**TASK DETAILS**
Give back exactly the lines of the entries below from the line with "white plate B6:B8" to the line with "purple plate G8:G10", inclusive, and only those.

**ENTRIES SHOWN**
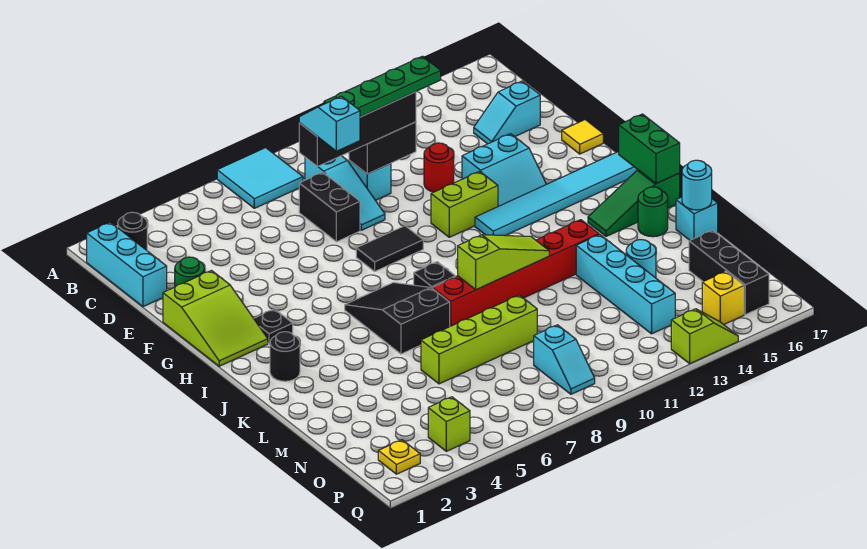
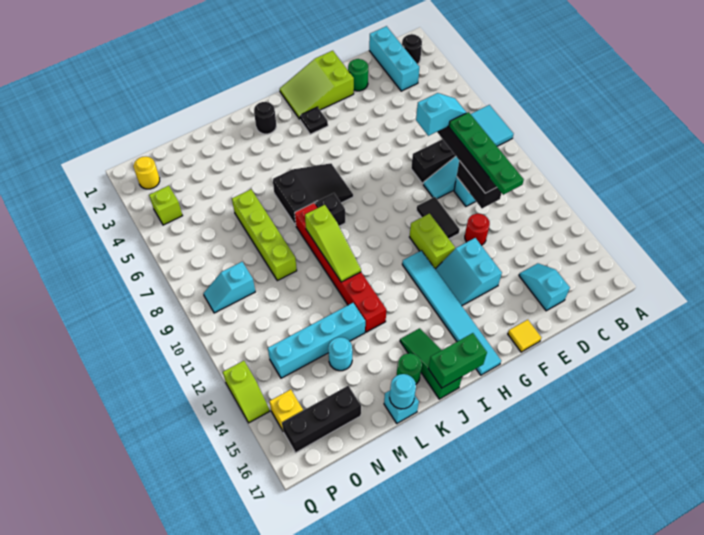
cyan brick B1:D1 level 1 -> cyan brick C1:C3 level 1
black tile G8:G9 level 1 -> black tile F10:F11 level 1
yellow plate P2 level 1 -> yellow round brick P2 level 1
--
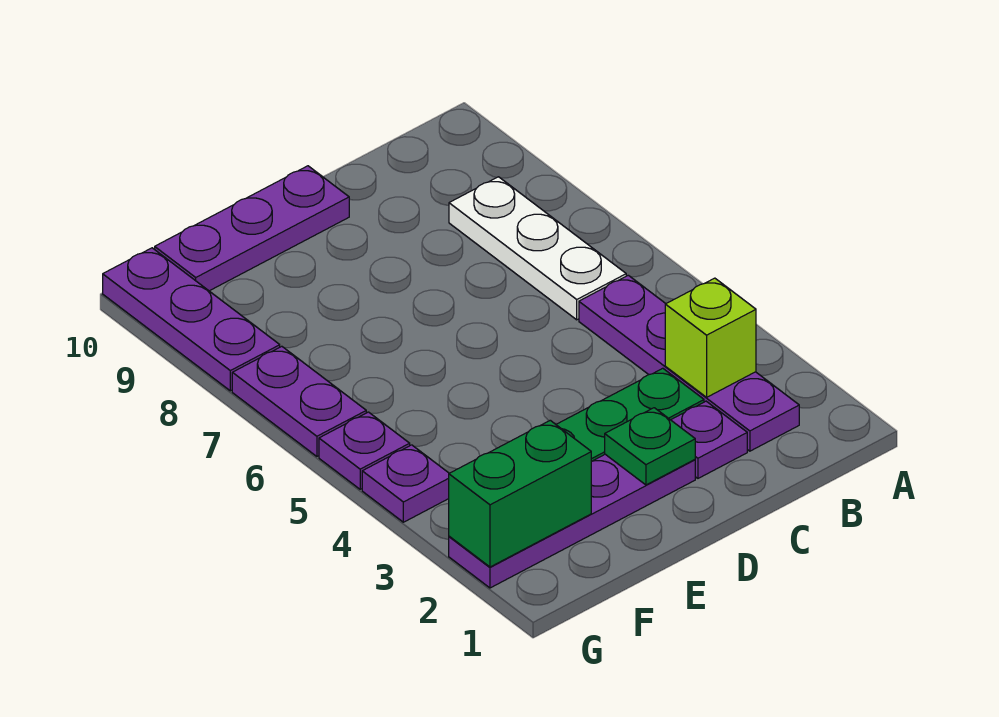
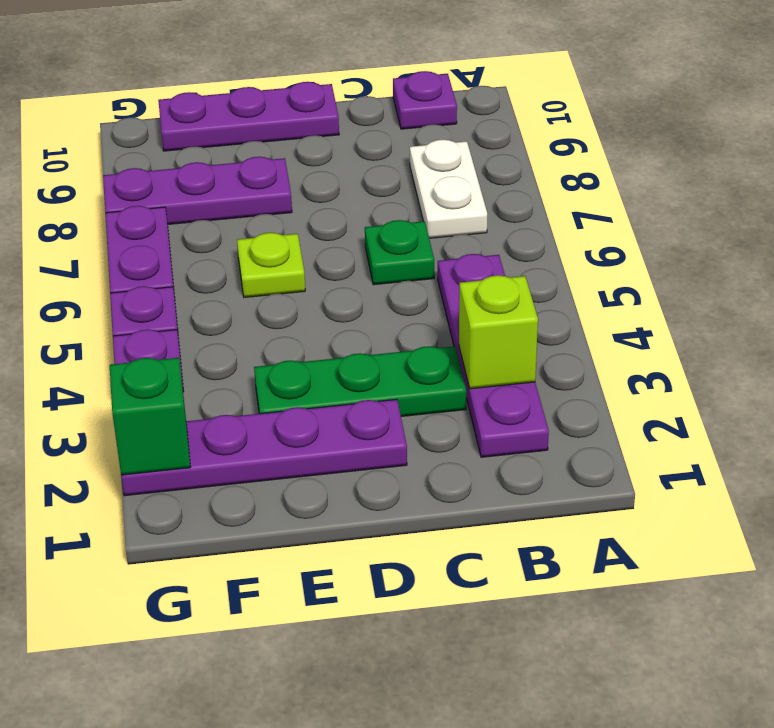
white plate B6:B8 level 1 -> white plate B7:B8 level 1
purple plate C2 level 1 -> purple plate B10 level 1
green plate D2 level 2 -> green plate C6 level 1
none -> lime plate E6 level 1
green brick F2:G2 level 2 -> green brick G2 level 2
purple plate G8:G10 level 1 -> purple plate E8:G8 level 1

**WRITTEN RESPONSE**
white plate B6:B8 level 1 -> white plate B7:B8 level 1
purple plate C2 level 1 -> purple plate B10 level 1
green plate D2 level 2 -> green plate C6 level 1
none -> lime plate E6 level 1
green brick F2:G2 level 2 -> green brick G2 level 2
purple plate G8:G10 level 1 -> purple plate E8:G8 level 1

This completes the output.